Requirement: The lines below starting at the line containing "(155, 240) = (347, 186): white" and ending at the line containing "(406, 450) = (141, 431): white" are to be repeated exactly, with both ends kept and nothing else added.

Dataset records:
Segment Open
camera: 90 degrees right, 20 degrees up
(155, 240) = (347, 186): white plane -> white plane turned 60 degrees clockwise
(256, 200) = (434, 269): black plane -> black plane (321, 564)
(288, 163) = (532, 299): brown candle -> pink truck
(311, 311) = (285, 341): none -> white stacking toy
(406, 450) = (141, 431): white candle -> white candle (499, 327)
Segment Closed
Segment Open
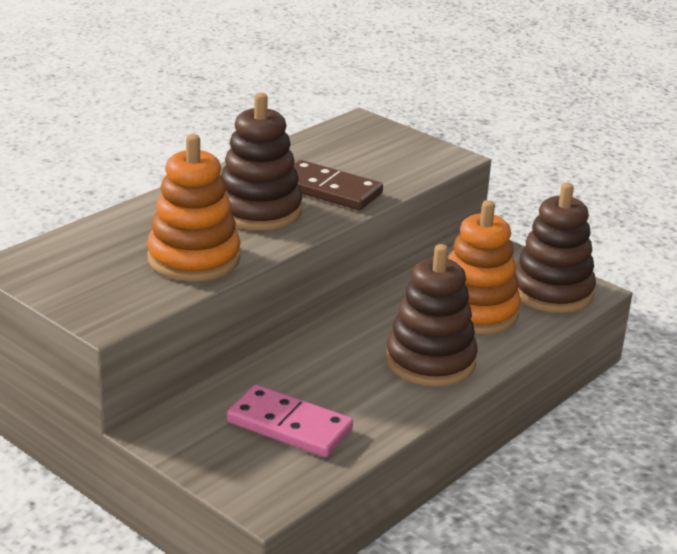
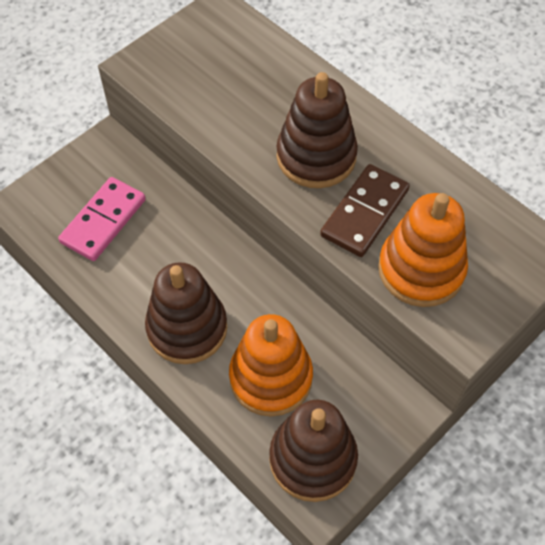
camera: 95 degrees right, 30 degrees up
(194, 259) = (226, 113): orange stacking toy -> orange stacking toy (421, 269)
Segment Closed
Task result:
(155, 240) = (347, 186): white plane -> white plane turned 60 degrees clockwise
(256, 200) = (434, 269): black plane -> black plane (321, 564)
(288, 163) = (532, 299): brown candle -> pink truck
(311, 311) = (285, 341): none -> white stacking toy
(406, 450) = (141, 431): white candle -> white candle (499, 327)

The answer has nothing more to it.